» **Stored data**

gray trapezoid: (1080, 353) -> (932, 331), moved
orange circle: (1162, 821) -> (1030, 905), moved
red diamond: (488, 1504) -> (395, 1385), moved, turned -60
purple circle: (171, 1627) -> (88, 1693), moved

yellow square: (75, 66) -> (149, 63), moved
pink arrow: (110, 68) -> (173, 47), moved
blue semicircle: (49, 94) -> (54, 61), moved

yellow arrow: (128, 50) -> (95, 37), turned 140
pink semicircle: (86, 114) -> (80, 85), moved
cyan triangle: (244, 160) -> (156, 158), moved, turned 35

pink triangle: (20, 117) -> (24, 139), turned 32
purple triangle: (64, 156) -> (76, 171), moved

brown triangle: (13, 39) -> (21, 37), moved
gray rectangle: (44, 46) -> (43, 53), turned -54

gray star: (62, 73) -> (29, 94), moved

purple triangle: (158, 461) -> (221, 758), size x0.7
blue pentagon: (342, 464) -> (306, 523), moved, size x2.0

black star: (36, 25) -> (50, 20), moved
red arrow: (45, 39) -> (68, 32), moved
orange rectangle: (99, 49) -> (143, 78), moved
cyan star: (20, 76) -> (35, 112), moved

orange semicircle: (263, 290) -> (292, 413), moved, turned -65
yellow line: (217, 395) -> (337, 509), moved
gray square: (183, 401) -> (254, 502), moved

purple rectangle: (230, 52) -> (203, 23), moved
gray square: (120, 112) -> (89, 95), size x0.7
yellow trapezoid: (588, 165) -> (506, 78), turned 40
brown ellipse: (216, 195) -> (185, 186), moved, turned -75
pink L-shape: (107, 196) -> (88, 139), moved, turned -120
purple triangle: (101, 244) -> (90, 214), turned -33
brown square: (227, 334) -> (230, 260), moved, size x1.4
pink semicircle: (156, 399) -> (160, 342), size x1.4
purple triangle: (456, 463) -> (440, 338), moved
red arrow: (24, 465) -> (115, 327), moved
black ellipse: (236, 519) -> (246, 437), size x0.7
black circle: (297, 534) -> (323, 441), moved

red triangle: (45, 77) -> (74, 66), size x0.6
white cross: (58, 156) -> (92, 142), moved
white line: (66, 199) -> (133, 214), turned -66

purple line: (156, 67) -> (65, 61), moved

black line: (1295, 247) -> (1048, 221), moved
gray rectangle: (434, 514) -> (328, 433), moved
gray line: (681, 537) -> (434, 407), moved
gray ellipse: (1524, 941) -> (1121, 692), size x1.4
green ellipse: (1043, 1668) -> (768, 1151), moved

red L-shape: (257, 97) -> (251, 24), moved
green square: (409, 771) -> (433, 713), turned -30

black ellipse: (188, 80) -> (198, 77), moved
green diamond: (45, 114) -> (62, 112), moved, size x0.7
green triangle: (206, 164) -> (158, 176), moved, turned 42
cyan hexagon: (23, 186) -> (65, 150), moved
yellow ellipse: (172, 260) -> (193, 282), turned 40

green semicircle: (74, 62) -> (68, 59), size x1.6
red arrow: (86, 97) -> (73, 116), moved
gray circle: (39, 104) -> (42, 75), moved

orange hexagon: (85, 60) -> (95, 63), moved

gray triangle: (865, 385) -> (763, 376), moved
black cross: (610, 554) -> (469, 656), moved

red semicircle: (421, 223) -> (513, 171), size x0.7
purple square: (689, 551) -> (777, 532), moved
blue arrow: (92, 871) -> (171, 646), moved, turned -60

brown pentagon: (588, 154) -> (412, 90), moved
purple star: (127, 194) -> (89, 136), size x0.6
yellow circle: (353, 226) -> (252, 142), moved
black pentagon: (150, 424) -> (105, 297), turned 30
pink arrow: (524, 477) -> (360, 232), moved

» **Exercise directions**
If a line in the entries includes the word "rectangle", copy that line out.

» **Answer to this task**
gray rectangle: (44, 46) -> (43, 53), turned -54
orange rectangle: (99, 49) -> (143, 78), moved
purple rectangle: (230, 52) -> (203, 23), moved
gray rectangle: (434, 514) -> (328, 433), moved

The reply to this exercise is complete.